(Spatial questions about scenes)
╔══
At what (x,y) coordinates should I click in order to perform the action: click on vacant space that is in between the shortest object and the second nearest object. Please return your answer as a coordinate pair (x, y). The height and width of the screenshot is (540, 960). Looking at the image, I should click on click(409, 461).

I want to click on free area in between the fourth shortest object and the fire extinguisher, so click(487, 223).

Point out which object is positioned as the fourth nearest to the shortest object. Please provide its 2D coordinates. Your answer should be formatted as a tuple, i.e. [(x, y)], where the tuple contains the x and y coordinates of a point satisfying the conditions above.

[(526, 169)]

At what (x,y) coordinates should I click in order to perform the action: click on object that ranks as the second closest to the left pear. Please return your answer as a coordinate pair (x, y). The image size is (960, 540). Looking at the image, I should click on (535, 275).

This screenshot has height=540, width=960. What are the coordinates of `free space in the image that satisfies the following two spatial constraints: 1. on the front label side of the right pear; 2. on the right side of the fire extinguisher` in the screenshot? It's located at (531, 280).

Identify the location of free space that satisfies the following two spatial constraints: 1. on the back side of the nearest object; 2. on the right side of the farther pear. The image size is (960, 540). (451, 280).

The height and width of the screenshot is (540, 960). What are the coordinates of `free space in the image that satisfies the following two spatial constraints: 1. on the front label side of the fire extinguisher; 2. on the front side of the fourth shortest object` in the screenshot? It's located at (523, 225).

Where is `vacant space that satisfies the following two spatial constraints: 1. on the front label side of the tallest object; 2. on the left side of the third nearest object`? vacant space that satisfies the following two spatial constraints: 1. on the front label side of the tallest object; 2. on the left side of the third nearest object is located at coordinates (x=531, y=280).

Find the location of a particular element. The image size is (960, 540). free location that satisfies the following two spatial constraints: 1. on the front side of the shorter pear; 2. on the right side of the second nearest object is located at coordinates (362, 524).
╚══
PROBLEM DESCRIPTION: Could you retype every one of the records above, word for word and with nothing changed?

ANSWER IN FULL:
At what (x,y) coordinates should I click in order to perform the action: click on vacant space that is in between the shortest object and the second nearest object. Please return your answer as a coordinate pair (x, y). The height and width of the screenshot is (540, 960). Looking at the image, I should click on click(409, 461).

I want to click on free area in between the fourth shortest object and the fire extinguisher, so click(487, 223).

Point out which object is positioned as the fourth nearest to the shortest object. Please provide its 2D coordinates. Your answer should be formatted as a tuple, i.e. [(x, y)], where the tuple contains the x and y coordinates of a point satisfying the conditions above.

[(526, 169)]

At what (x,y) coordinates should I click in order to perform the action: click on object that ranks as the second closest to the left pear. Please return your answer as a coordinate pair (x, y). The image size is (960, 540). Looking at the image, I should click on (535, 275).

This screenshot has height=540, width=960. What are the coordinates of `free space in the image that satisfies the following two spatial constraints: 1. on the front label side of the right pear; 2. on the right side of the fire extinguisher` in the screenshot? It's located at (531, 280).

Identify the location of free space that satisfies the following two spatial constraints: 1. on the back side of the nearest object; 2. on the right side of the farther pear. The image size is (960, 540). (451, 280).

The height and width of the screenshot is (540, 960). What are the coordinates of `free space in the image that satisfies the following two spatial constraints: 1. on the front label side of the fire extinguisher; 2. on the front side of the fourth shortest object` in the screenshot? It's located at (523, 225).

Where is `vacant space that satisfies the following two spatial constraints: 1. on the front label side of the tallest object; 2. on the left side of the third nearest object`? vacant space that satisfies the following two spatial constraints: 1. on the front label side of the tallest object; 2. on the left side of the third nearest object is located at coordinates (x=531, y=280).

Find the location of a particular element. The image size is (960, 540). free location that satisfies the following two spatial constraints: 1. on the front side of the shorter pear; 2. on the right side of the second nearest object is located at coordinates (362, 524).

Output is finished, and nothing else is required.